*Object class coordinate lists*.
# # #

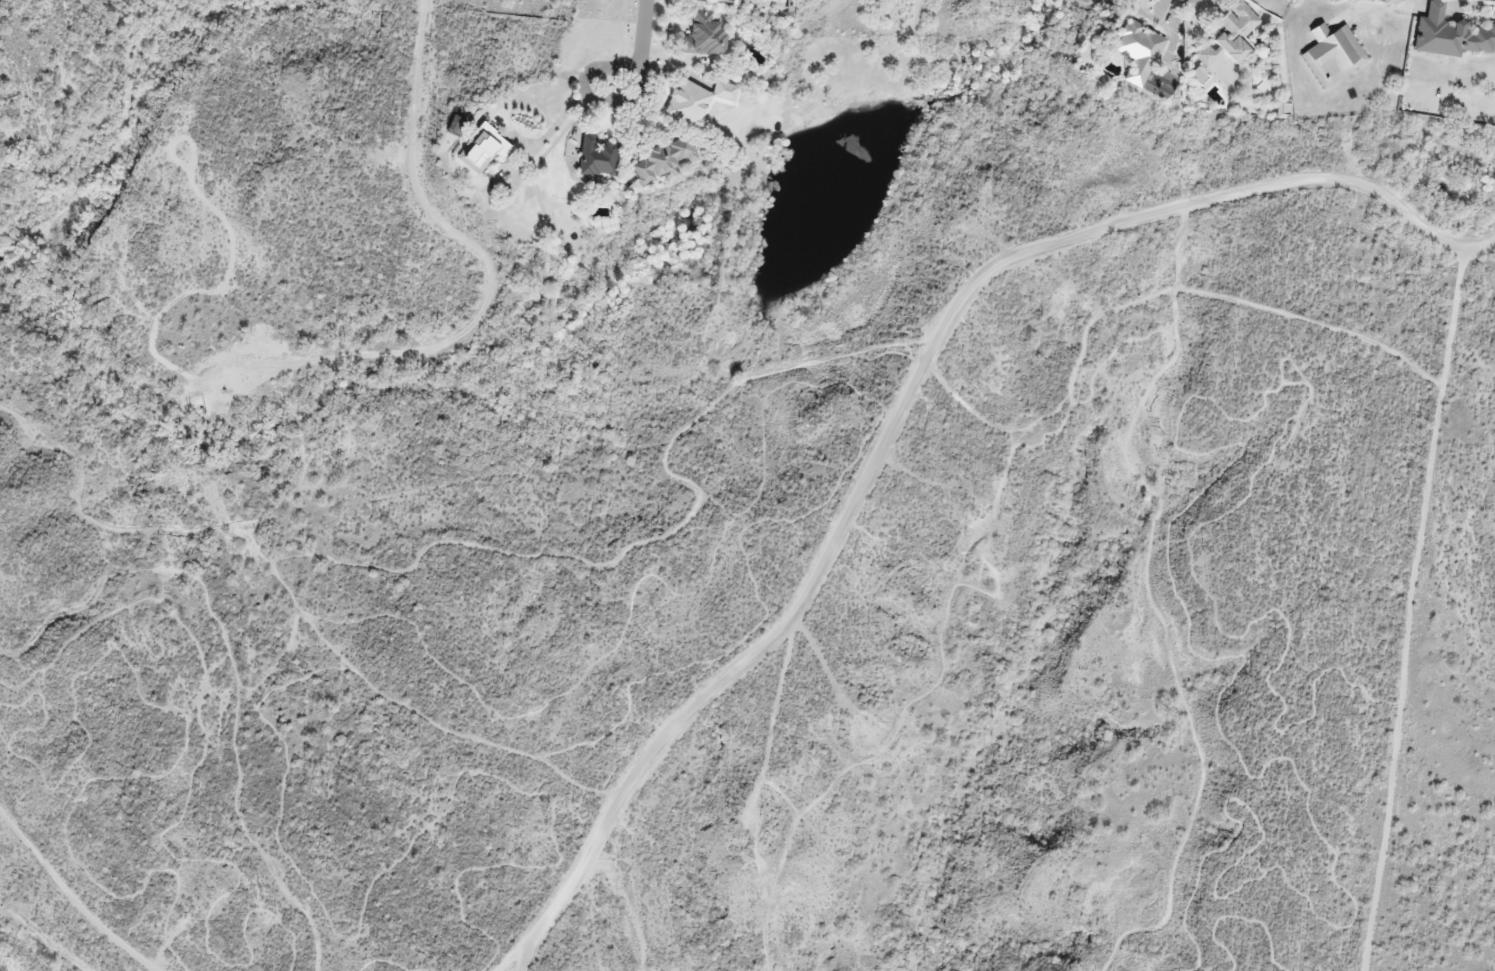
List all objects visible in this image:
building: (728, 0)
building: (1399, 0)
road: (643, 29)
building: (703, 34)
building: (1449, 34)
building: (1229, 35)
building: (1137, 50)
building: (1332, 54)
building: (1198, 75)
building: (697, 101)
building: (597, 156)
building: (664, 160)

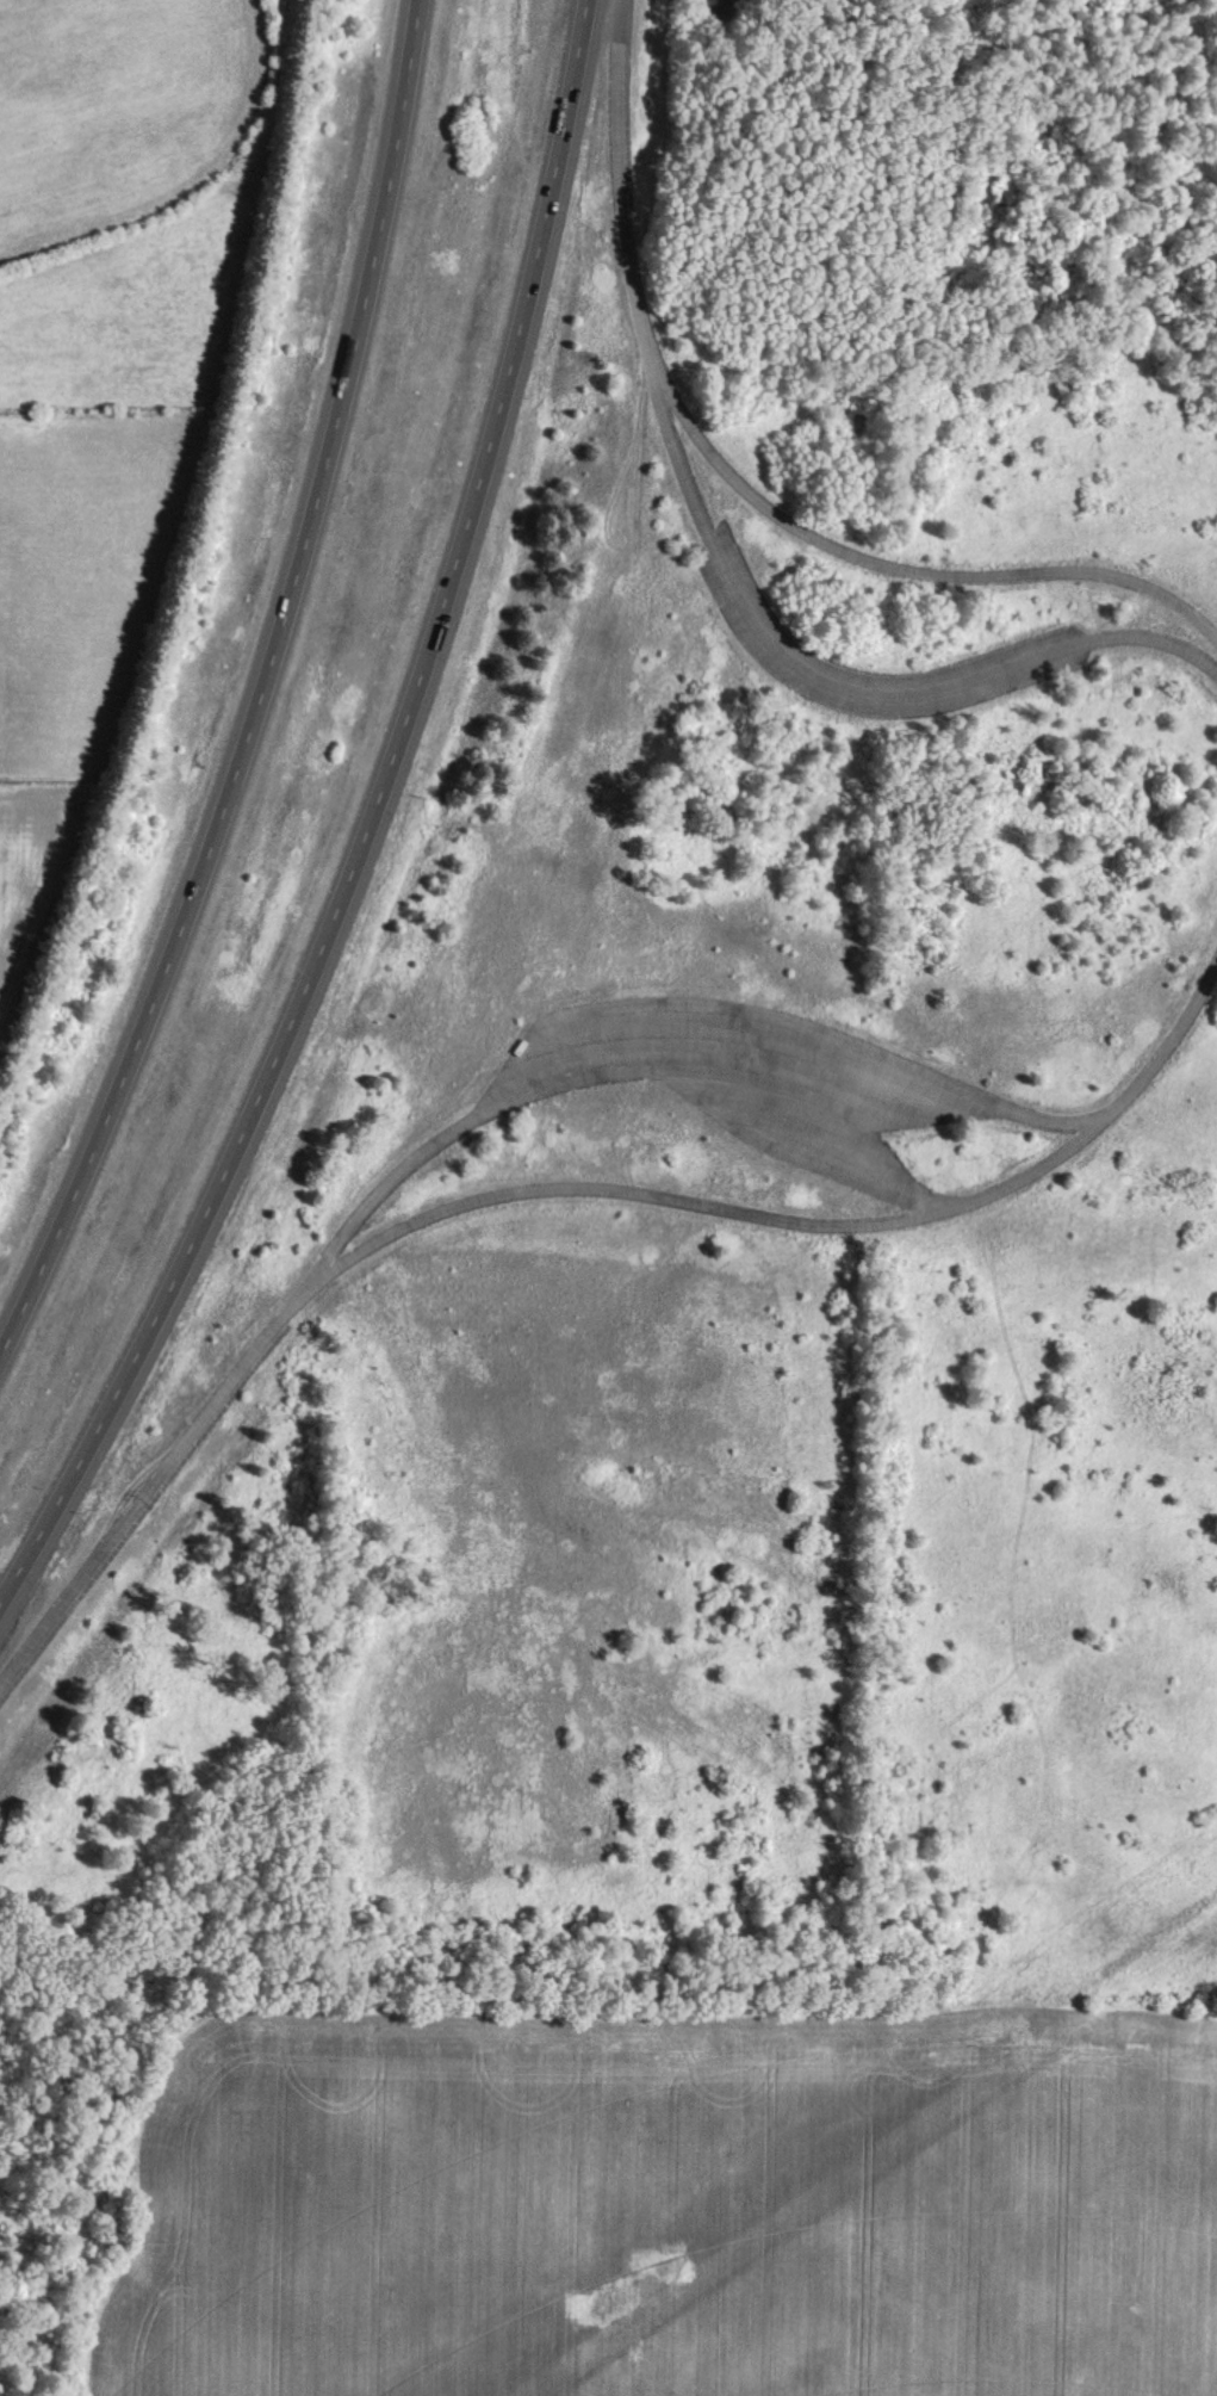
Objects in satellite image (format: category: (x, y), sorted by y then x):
road: (623, 178)
road: (897, 567)
road: (844, 676)
road: (262, 697)
road: (369, 829)
road: (671, 1059)
road: (802, 1221)
road: (191, 1437)
road: (38, 1642)

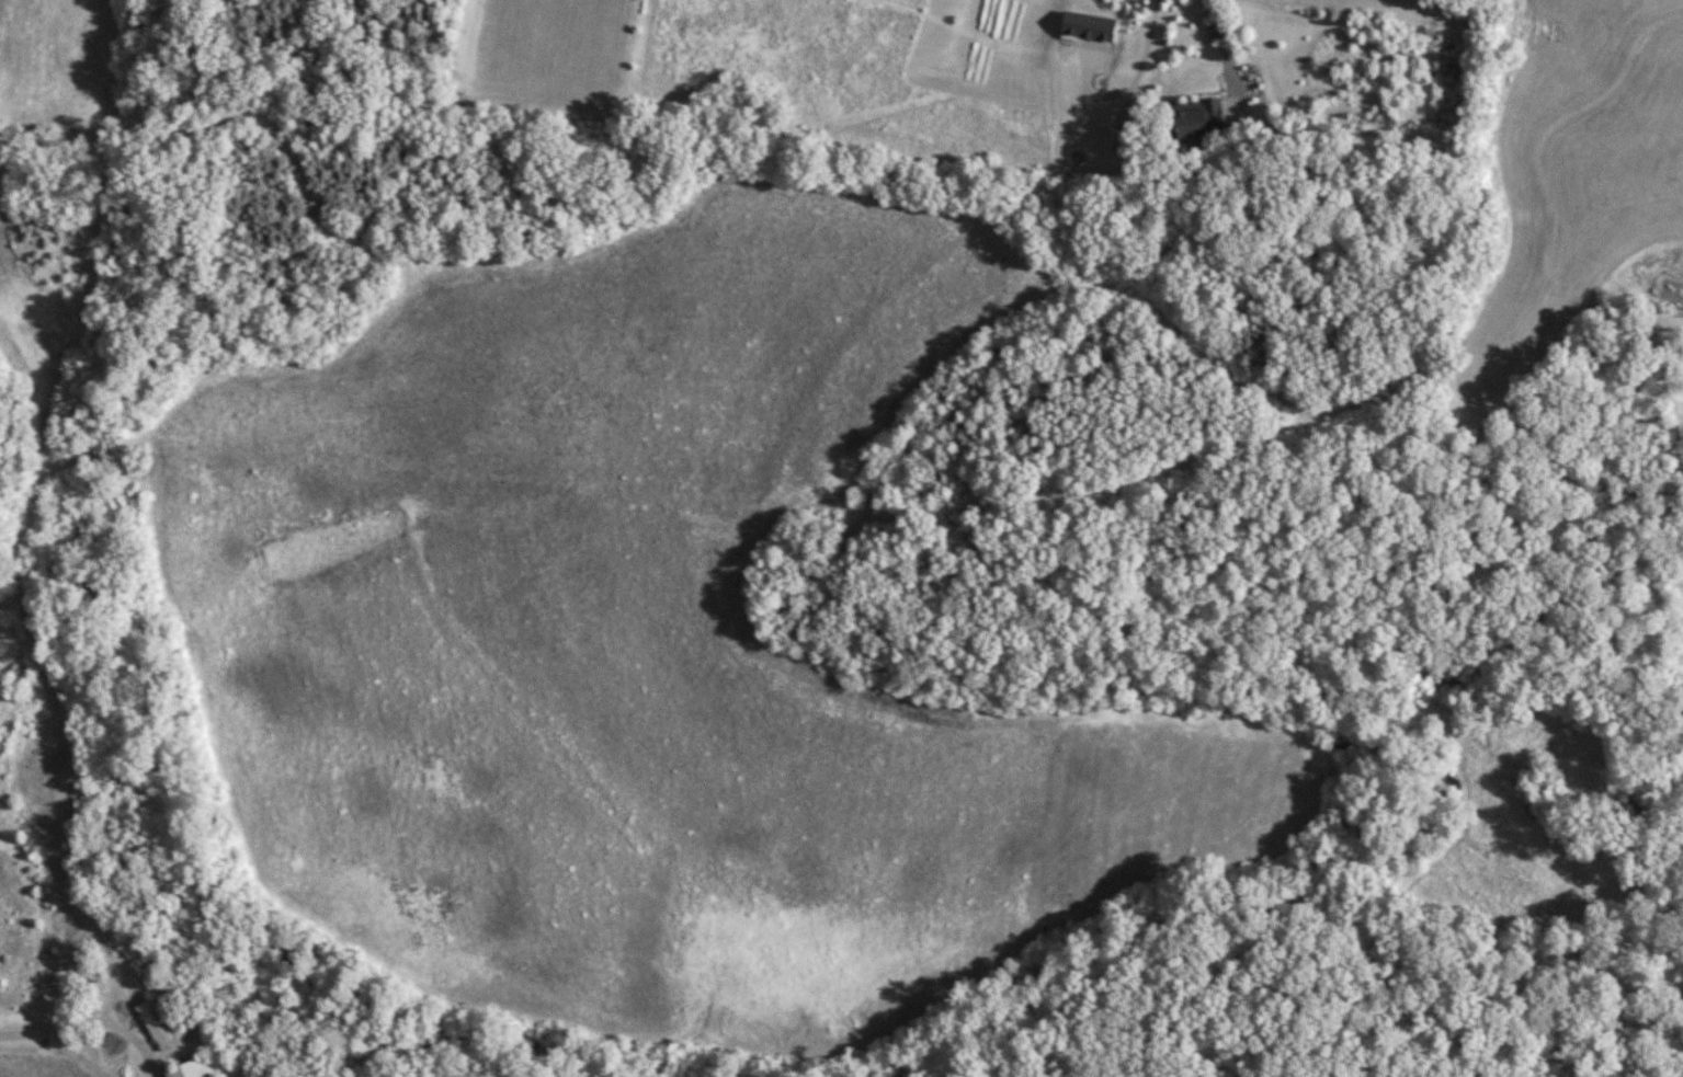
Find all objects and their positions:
road: (1225, 49)
road: (1131, 84)
building: (1202, 118)
road: (87, 1020)
building: (158, 1024)
building: (195, 1068)

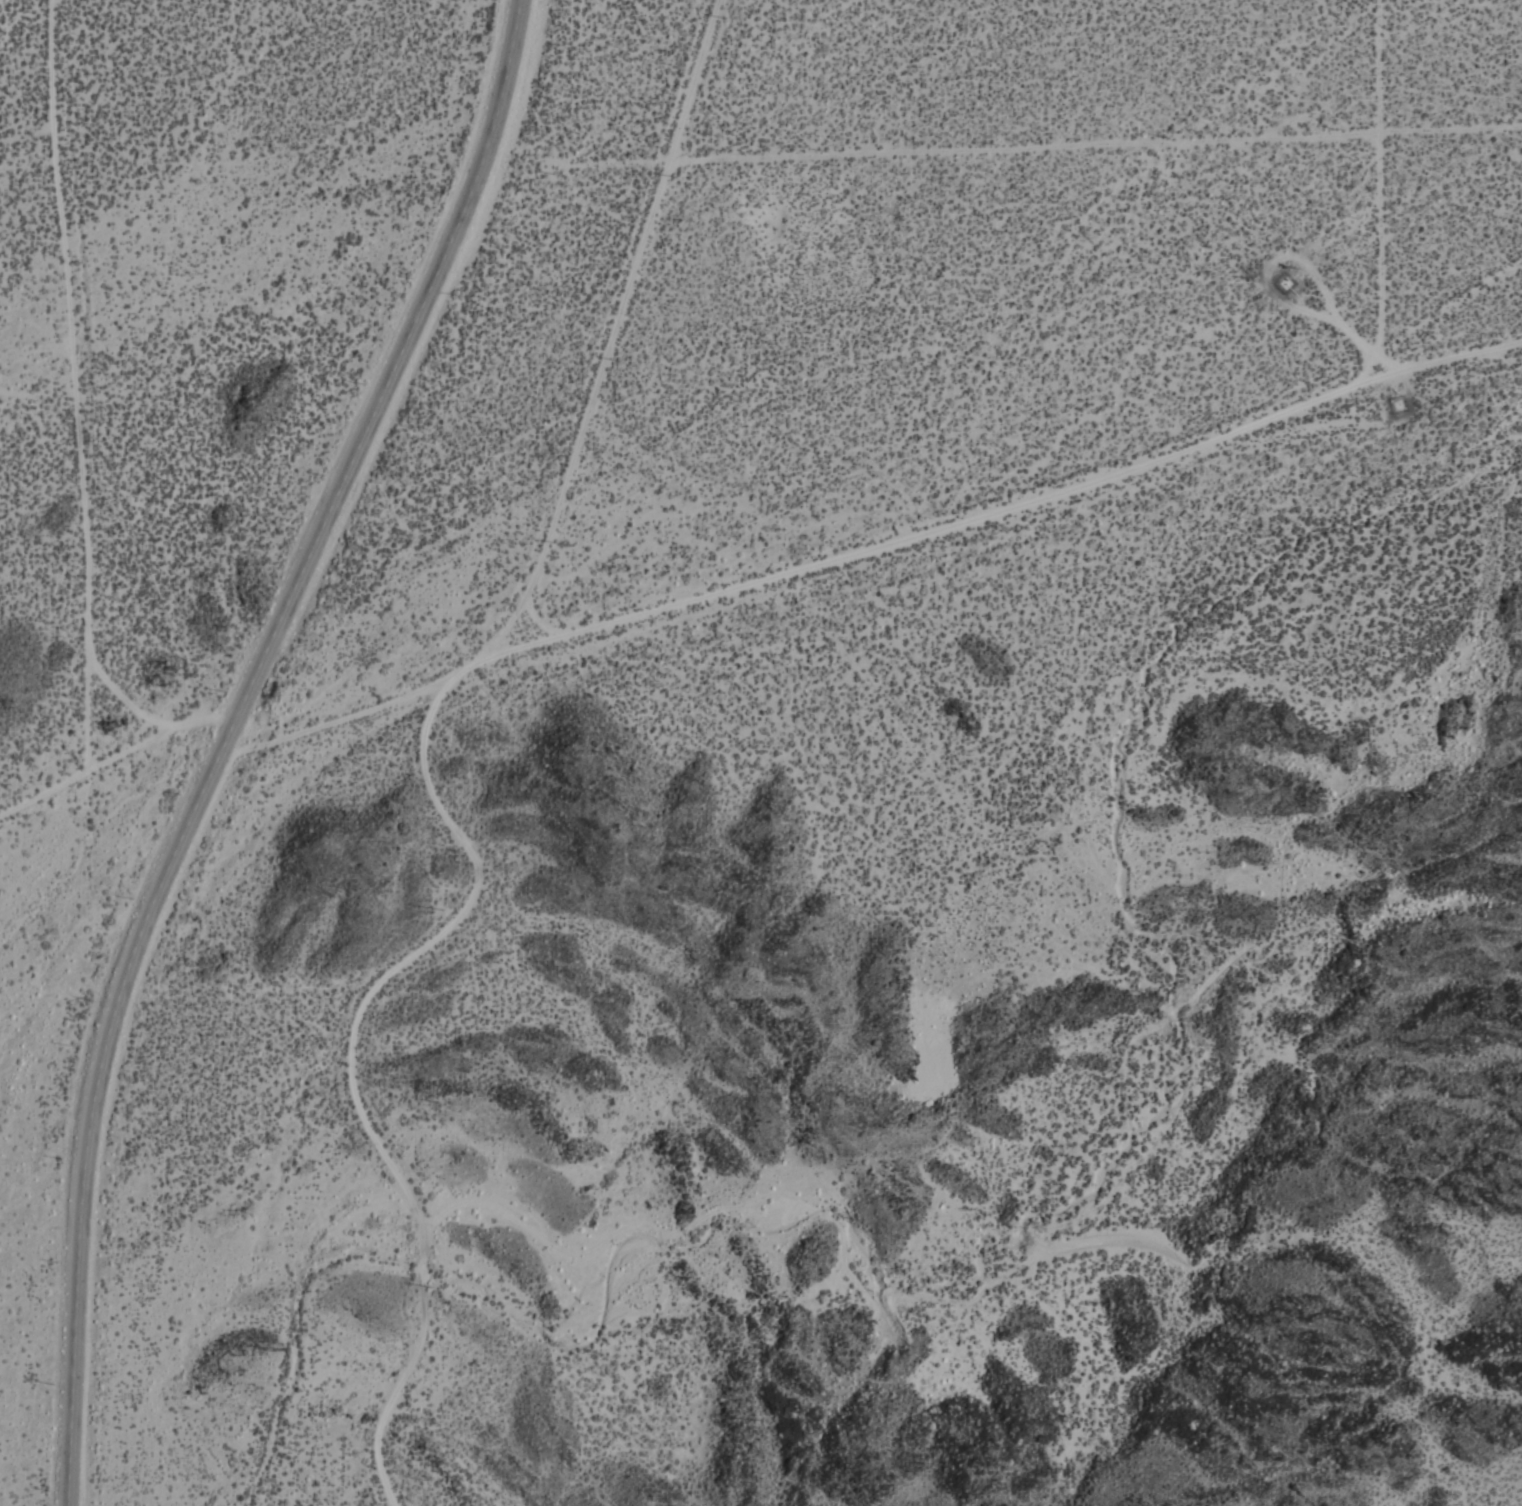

# # #

*Exercise description*.
Return every line above exactly, omitting images.

*Response*.
List all objects visible in this image:
building: (728, 0)
building: (1399, 0)
road: (643, 29)
building: (703, 34)
building: (1449, 34)
building: (1229, 35)
building: (1137, 50)
building: (1332, 54)
building: (1198, 75)
building: (697, 101)
building: (597, 156)
building: (664, 160)

Objects in satellite image (format: category: (x, y), sorted by y then x):
road: (623, 178)
road: (897, 567)
road: (844, 676)
road: (262, 697)
road: (369, 829)
road: (671, 1059)
road: (802, 1221)
road: (191, 1437)
road: (38, 1642)

Find all objects and their positions:
road: (1225, 49)
road: (1131, 84)
building: (1202, 118)
road: (87, 1020)
building: (158, 1024)
building: (195, 1068)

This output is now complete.